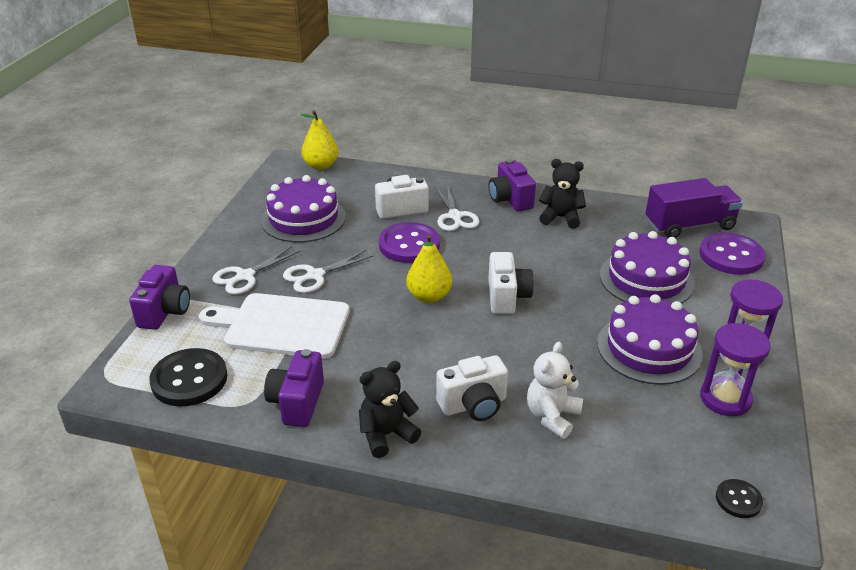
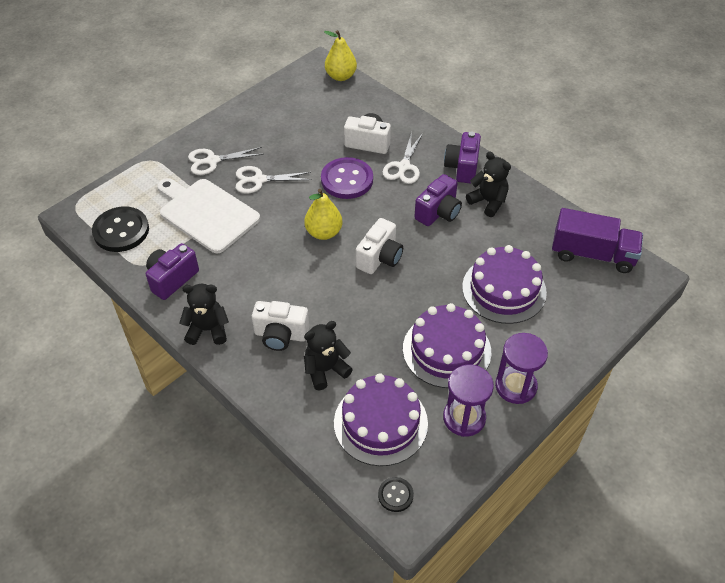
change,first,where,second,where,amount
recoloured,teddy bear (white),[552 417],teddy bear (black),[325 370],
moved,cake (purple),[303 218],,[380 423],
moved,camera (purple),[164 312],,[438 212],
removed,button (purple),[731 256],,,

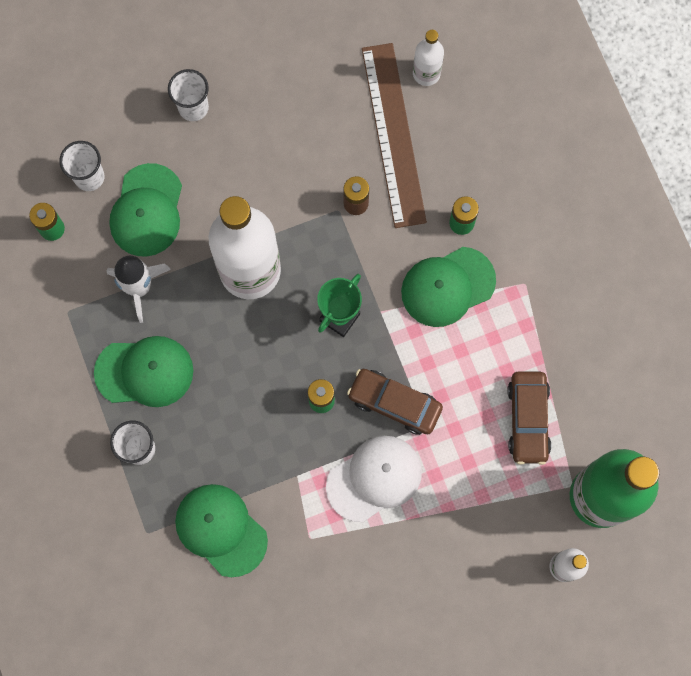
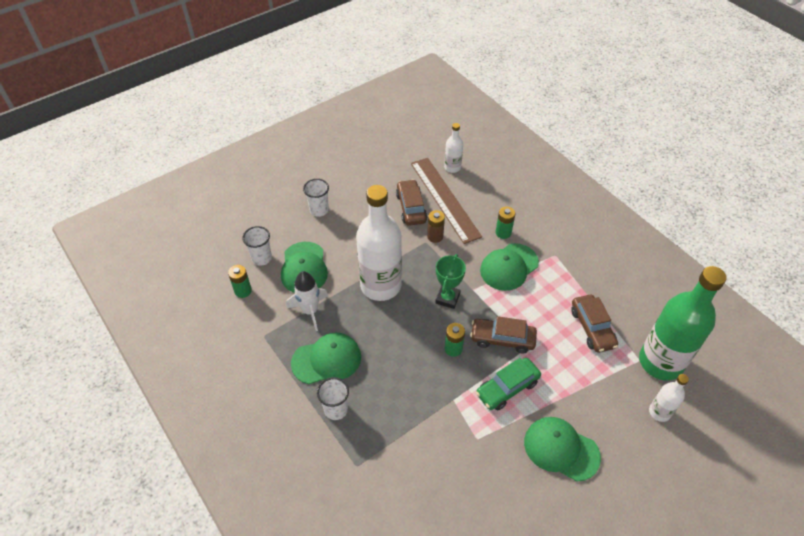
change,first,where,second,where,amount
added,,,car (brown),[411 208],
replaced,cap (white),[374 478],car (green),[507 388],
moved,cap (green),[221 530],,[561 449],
■ ■ ■ ■
**INSTRUCTIONS FOR THE TASK:**
Only the lines from the one with "moved,camera (purple),[164 312],,[438" through the end of the listing above should be output, exactly as written and with no pictures.

**THE ANSWER:**
moved,camera (purple),[164 312],,[438 212],
removed,button (purple),[731 256],,,

change,first,where,second,where,amount
added,,,car (brown),[411 208],
replaced,cap (white),[374 478],car (green),[507 388],
moved,cap (green),[221 530],,[561 449],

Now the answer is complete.